* EXERCISE INSTRUCTIONS: Convert every entry below into a two-column CSV with the headers entry_text and answer, one row per entry, each value in a single quoted field with line breaks replaced by spaces. Leave the pictures out.

Data pulled from a collection:
begin

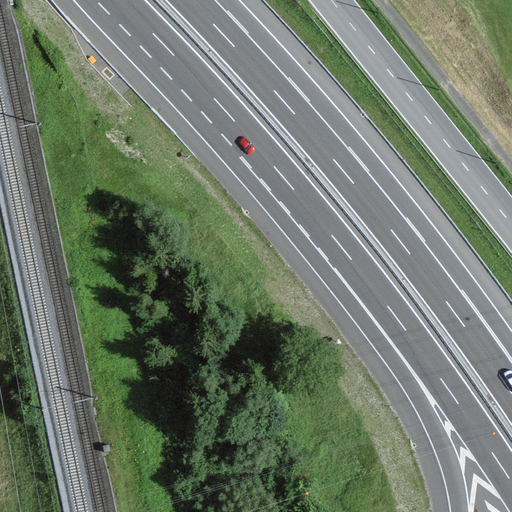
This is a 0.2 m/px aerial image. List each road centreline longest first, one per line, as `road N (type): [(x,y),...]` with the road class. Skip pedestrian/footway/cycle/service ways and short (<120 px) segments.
road 1 (motorway): [(445,300),(331,156),(190,0)]
road 2 (motorway): [(120,0),(349,256)]
road 3 (tertiary): [(511,225),(330,0)]
road 4 (motorway): [(349,256),(447,456),(459,511)]
road 5 (motorway): [(349,256),(511,482)]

end

* REPLY:
entry_text,answer
"This is a 0.2 m/px aerial image. List each road centreline longest first, one per line, as `road N (type): [(x,y),...]` with the road class. Skip pedestrian/footway/cycle/service ways and short (<120 px) segments.","road 1 (motorway): [(445,300),(331,156),(190,0)] road 2 (motorway): [(120,0),(349,256)] road 3 (tertiary): [(511,225),(330,0)] road 4 (motorway): [(349,256),(447,456),(459,511)] road 5 (motorway): [(349,256),(511,482)]"